Report back every line from the entries below in which the word "pyramid" occurs.
RECORD EXCERPTS: Begin
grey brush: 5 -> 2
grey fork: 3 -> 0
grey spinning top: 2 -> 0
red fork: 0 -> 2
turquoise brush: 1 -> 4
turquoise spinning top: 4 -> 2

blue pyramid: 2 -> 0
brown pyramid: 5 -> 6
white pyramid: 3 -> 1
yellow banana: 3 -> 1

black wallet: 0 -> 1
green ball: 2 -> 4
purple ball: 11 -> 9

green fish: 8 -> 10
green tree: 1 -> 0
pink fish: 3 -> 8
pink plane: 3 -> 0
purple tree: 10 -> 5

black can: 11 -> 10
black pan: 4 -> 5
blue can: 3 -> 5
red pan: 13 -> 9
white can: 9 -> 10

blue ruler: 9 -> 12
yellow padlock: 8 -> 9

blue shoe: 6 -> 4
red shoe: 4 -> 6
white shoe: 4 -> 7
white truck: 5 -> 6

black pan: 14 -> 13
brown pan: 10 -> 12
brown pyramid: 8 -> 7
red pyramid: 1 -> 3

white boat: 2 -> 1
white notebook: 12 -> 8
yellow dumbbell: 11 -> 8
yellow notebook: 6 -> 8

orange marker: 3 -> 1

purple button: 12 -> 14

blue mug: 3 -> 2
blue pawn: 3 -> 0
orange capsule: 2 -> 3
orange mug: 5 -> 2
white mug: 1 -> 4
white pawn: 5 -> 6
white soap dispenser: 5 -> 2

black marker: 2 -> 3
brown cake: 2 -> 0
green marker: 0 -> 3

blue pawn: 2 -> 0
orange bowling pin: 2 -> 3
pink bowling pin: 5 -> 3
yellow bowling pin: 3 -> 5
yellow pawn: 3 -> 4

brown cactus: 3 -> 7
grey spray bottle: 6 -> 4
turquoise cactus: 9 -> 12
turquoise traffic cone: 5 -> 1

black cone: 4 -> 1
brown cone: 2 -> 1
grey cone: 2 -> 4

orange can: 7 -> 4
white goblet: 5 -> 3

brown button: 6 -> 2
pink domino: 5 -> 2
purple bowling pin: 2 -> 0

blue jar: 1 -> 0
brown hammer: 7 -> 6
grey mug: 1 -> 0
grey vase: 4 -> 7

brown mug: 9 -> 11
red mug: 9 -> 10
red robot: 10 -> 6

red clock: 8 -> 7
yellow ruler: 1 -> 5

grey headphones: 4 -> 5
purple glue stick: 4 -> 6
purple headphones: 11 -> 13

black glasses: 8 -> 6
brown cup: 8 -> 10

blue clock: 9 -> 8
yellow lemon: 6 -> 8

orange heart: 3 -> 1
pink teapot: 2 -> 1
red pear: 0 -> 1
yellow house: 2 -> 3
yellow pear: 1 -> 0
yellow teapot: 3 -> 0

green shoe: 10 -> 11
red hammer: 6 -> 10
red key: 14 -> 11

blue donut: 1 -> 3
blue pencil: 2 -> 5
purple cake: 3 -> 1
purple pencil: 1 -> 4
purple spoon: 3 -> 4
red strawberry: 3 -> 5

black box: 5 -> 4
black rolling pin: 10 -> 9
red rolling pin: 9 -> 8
RECORD EXCERPTS: End
| RESPONSE TO THE TASK |
blue pyramid: 2 -> 0
brown pyramid: 5 -> 6
white pyramid: 3 -> 1
brown pyramid: 8 -> 7
red pyramid: 1 -> 3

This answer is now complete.